TASK MATERIAL -
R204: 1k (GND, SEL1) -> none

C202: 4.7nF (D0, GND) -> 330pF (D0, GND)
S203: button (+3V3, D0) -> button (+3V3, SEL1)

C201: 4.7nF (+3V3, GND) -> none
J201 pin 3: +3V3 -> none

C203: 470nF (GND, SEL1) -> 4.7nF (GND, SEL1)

WHAT IS REQUIRED - Could you write out all the records exactly, please?

OUTPUT FOR THIS TASK -
R204: 1k (GND, SEL1) -> none

C202: 4.7nF (D0, GND) -> 330pF (D0, GND)
S203: button (+3V3, D0) -> button (+3V3, SEL1)

C201: 4.7nF (+3V3, GND) -> none
J201 pin 3: +3V3 -> none

C203: 470nF (GND, SEL1) -> 4.7nF (GND, SEL1)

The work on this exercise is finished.